§ DATA:
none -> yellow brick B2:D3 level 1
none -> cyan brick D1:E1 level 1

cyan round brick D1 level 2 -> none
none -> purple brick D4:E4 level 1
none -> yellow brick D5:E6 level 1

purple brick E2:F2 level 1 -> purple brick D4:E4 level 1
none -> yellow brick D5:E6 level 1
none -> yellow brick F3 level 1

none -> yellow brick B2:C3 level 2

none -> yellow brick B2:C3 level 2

==

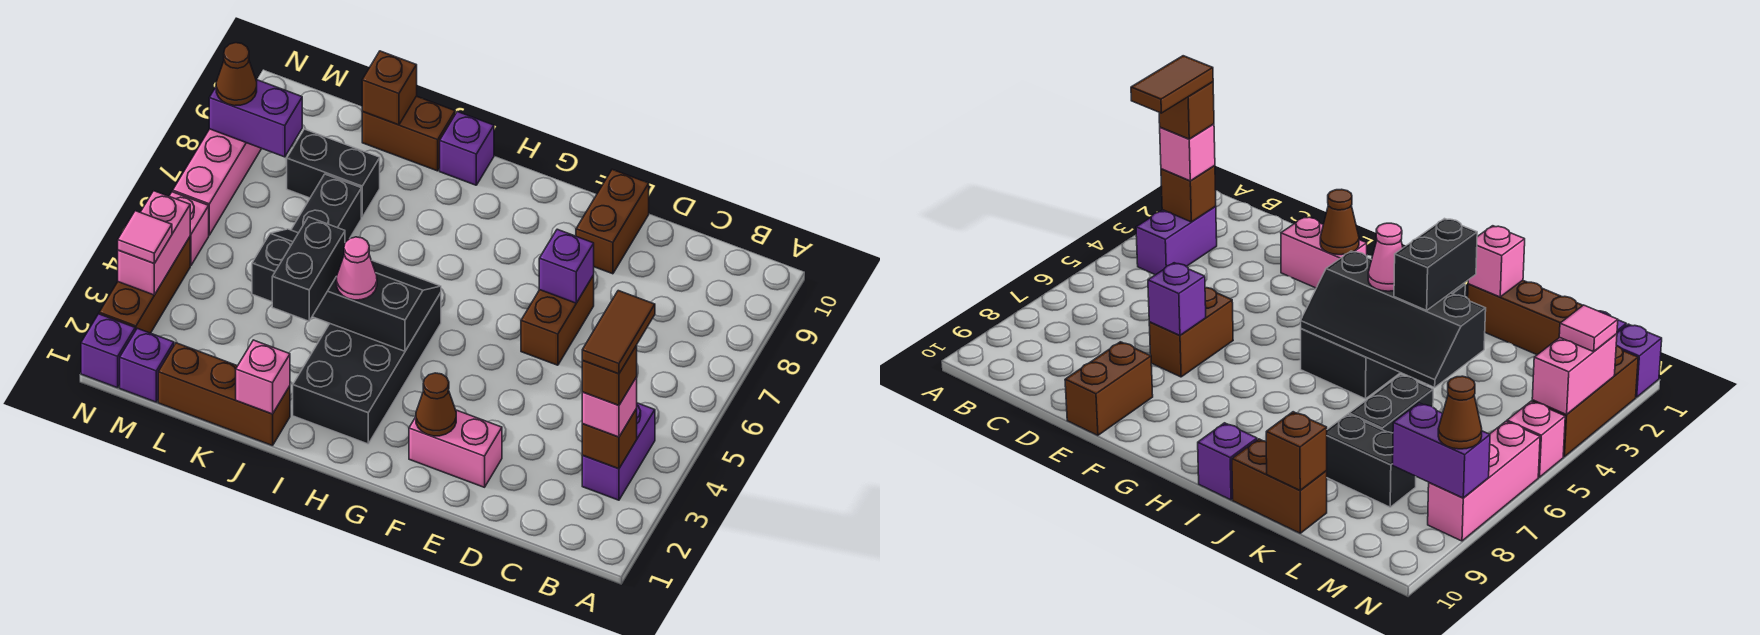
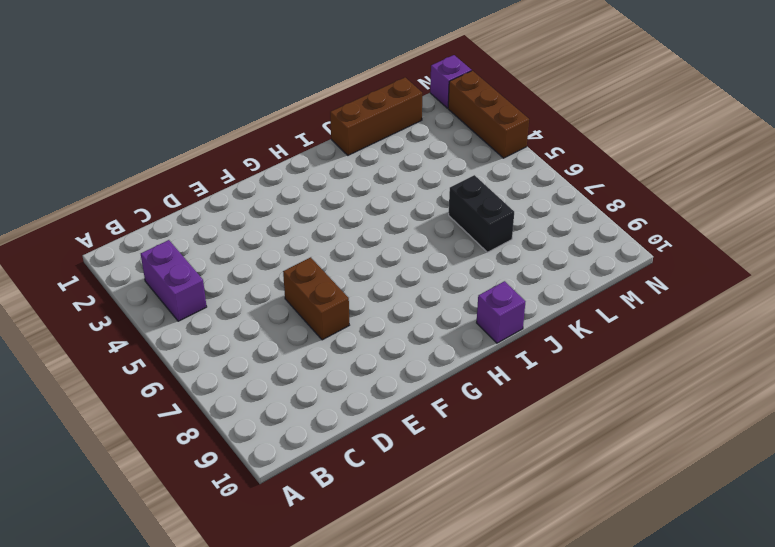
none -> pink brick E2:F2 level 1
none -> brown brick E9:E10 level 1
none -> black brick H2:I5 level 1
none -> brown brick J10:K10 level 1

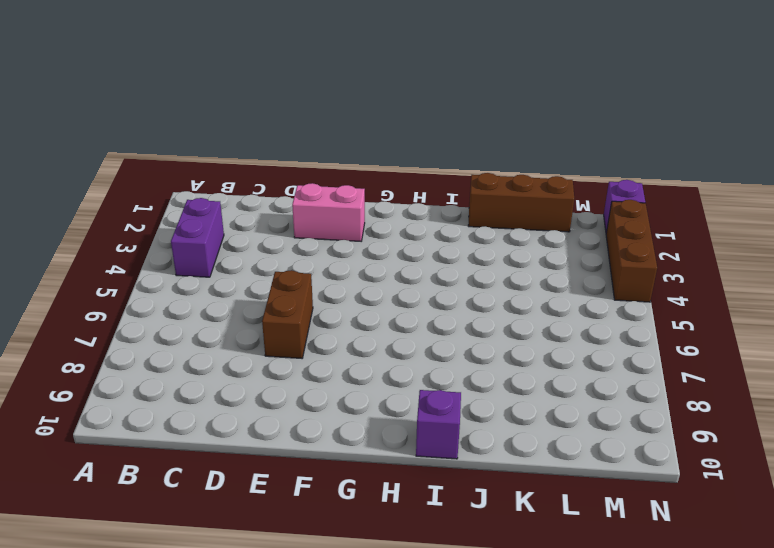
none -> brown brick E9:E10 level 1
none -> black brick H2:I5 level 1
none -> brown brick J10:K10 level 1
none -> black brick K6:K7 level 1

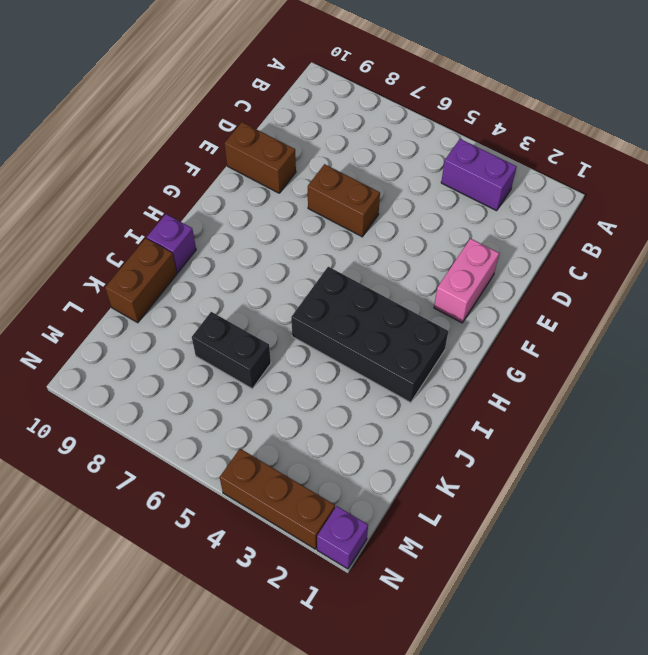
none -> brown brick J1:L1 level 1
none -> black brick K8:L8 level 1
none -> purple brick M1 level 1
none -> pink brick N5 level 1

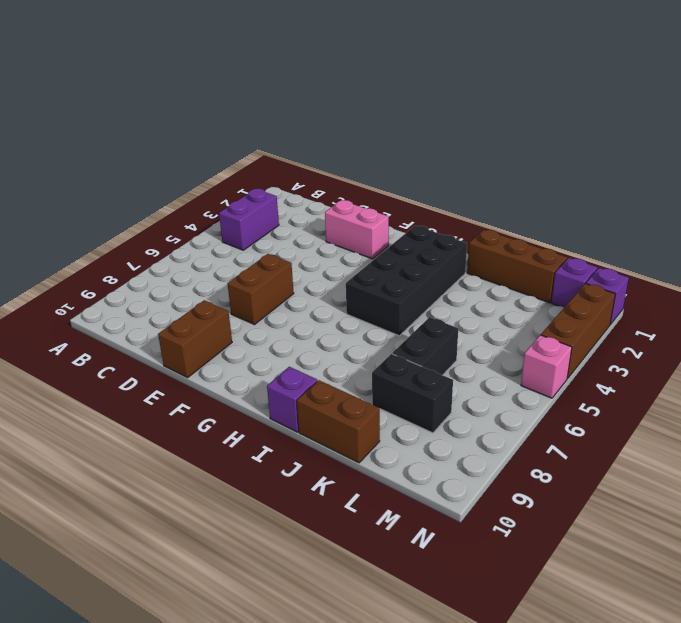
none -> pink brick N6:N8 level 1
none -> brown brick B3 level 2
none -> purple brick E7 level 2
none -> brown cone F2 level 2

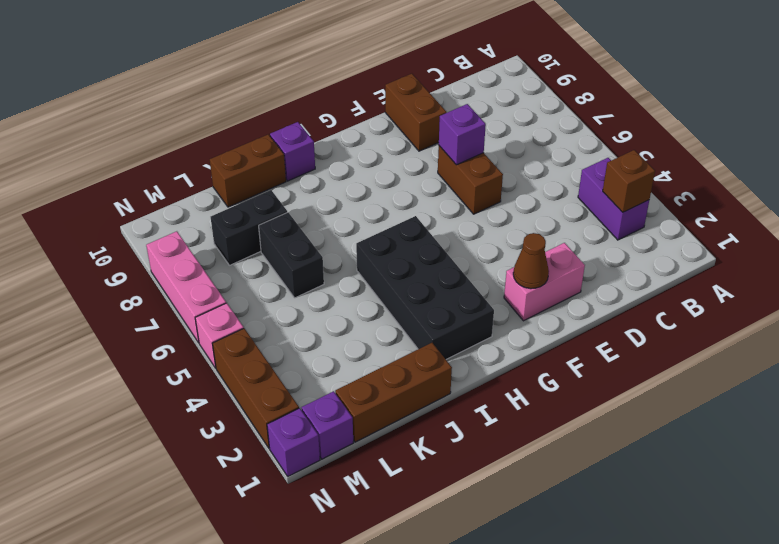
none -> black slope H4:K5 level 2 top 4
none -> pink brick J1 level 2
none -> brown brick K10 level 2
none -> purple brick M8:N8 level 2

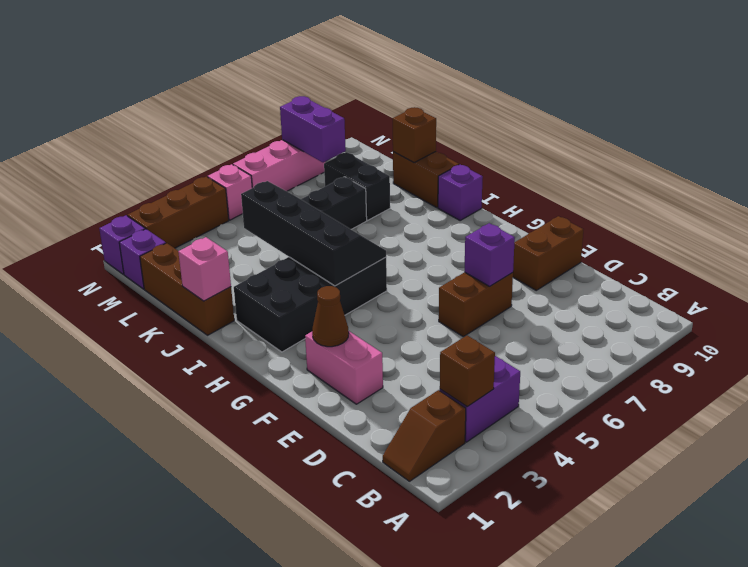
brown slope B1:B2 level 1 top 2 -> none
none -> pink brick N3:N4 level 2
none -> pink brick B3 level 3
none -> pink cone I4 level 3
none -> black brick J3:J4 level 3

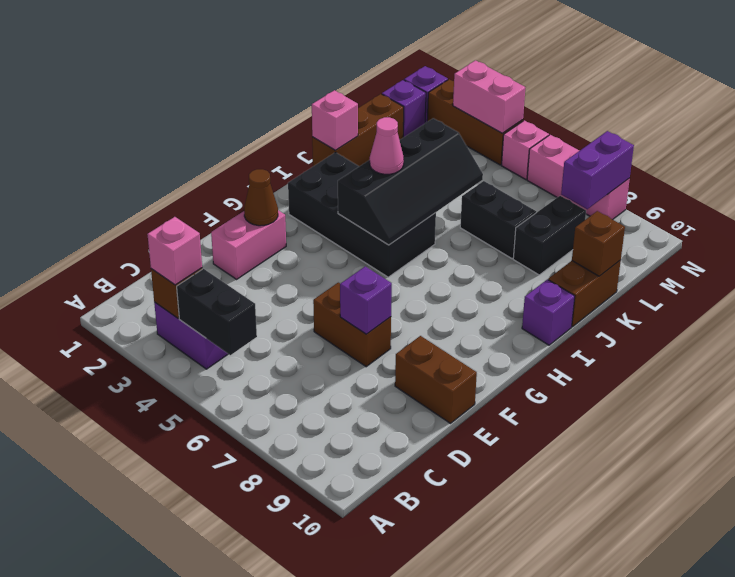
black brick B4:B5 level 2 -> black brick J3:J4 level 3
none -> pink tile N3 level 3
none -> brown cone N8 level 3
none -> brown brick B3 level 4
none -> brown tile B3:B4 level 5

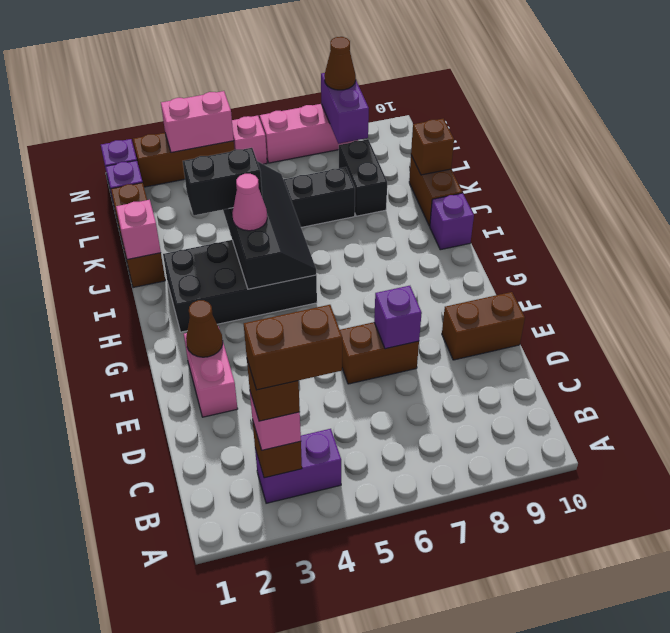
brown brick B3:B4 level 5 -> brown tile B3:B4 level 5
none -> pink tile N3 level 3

--

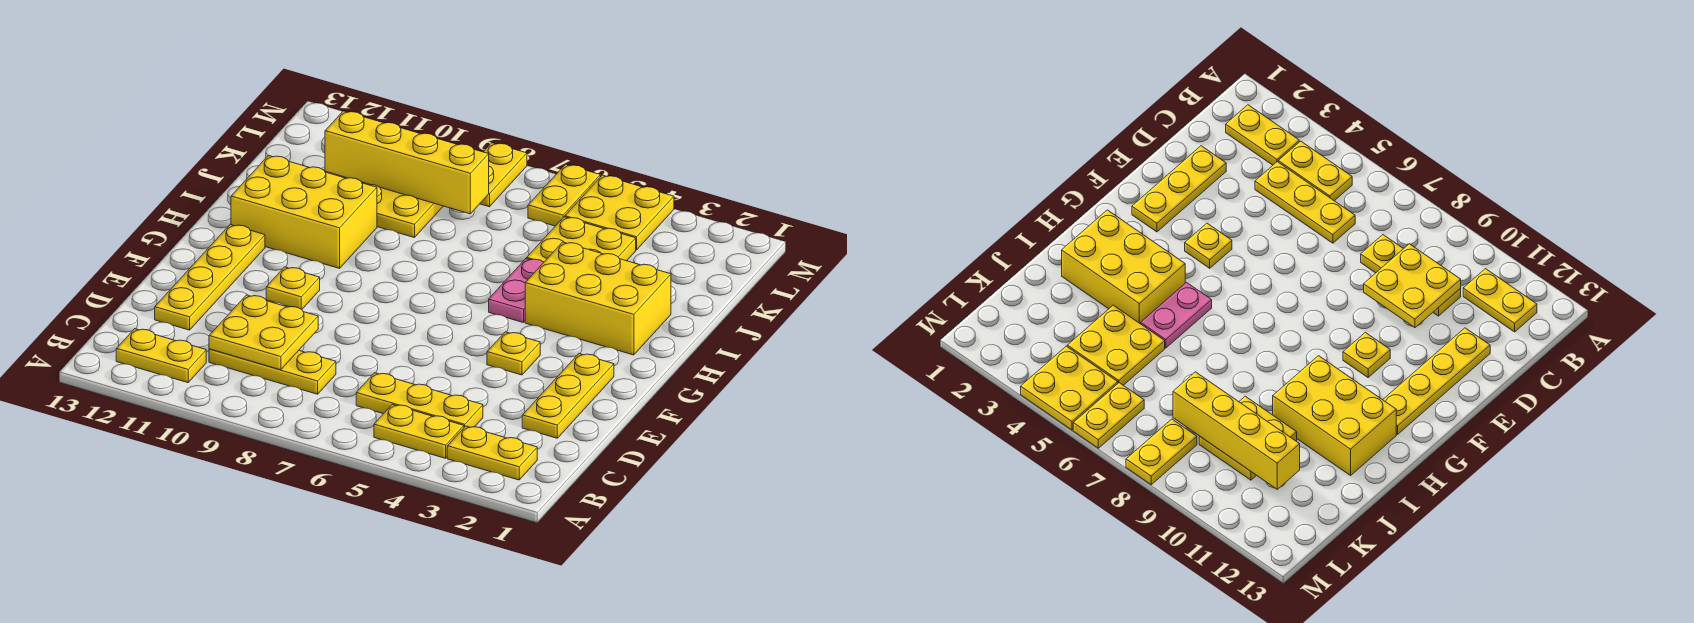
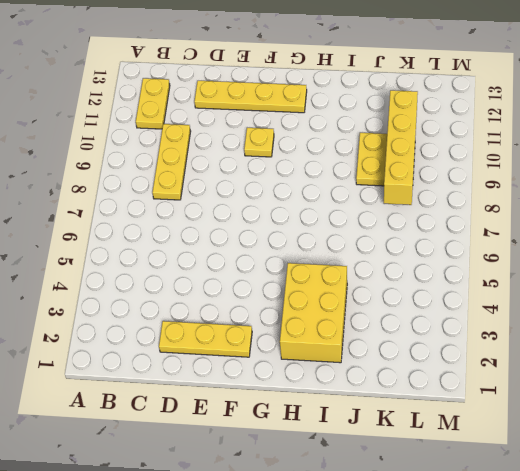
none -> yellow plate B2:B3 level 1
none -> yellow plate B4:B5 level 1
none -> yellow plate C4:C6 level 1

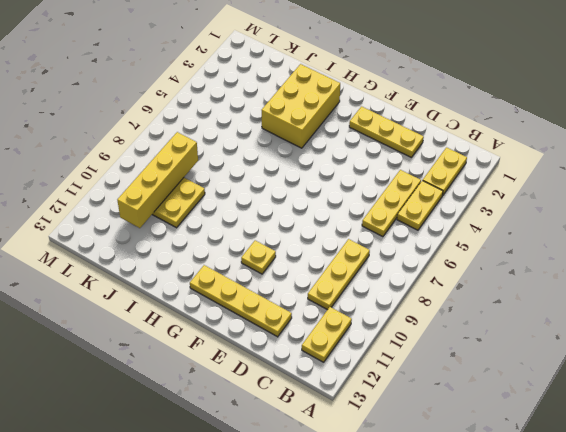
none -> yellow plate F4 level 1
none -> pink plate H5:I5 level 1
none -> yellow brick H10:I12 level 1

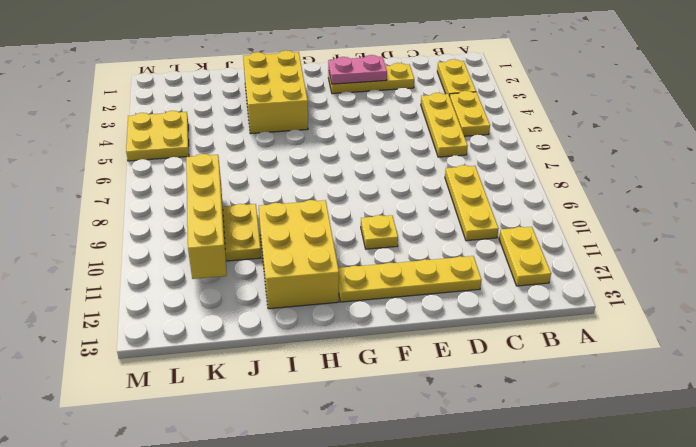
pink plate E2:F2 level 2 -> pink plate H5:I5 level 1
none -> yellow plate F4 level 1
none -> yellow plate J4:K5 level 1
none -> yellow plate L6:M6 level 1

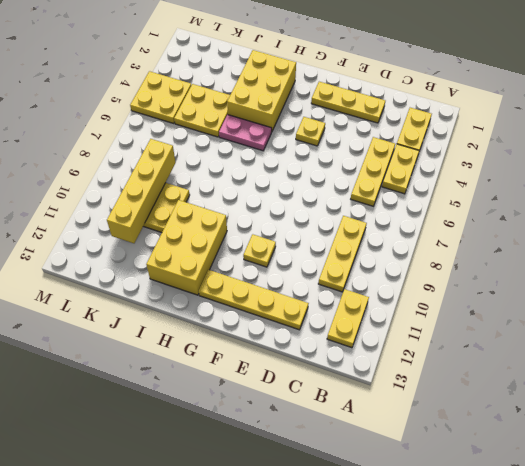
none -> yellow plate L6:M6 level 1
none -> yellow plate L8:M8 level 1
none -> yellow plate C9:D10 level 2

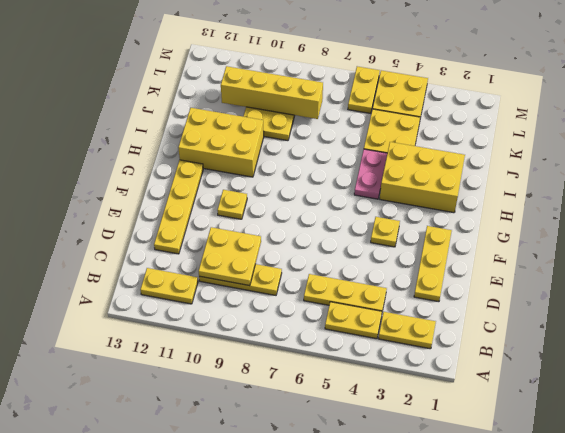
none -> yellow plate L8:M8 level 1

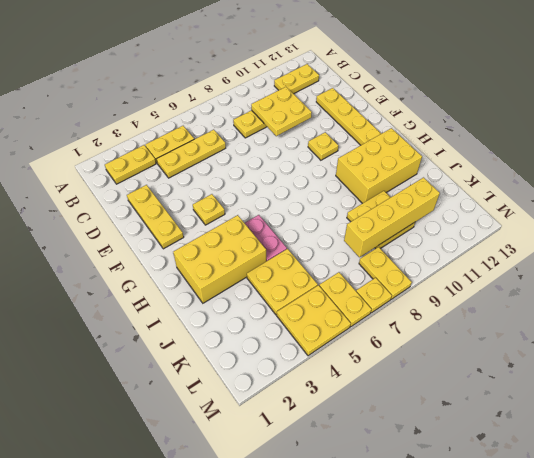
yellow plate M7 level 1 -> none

§ YOUR OBJECTIVE:
Going by the data above, the answer is exactly the lines from the one holding "none -> yellow plate C9:D10 level 2" to the one holding "yellow plate M7 level 1 -> none", both kept, with the pictures left out.

§ OUTPUT OF THE TASK:
none -> yellow plate C9:D10 level 2

none -> yellow plate L8:M8 level 1

yellow plate M7 level 1 -> none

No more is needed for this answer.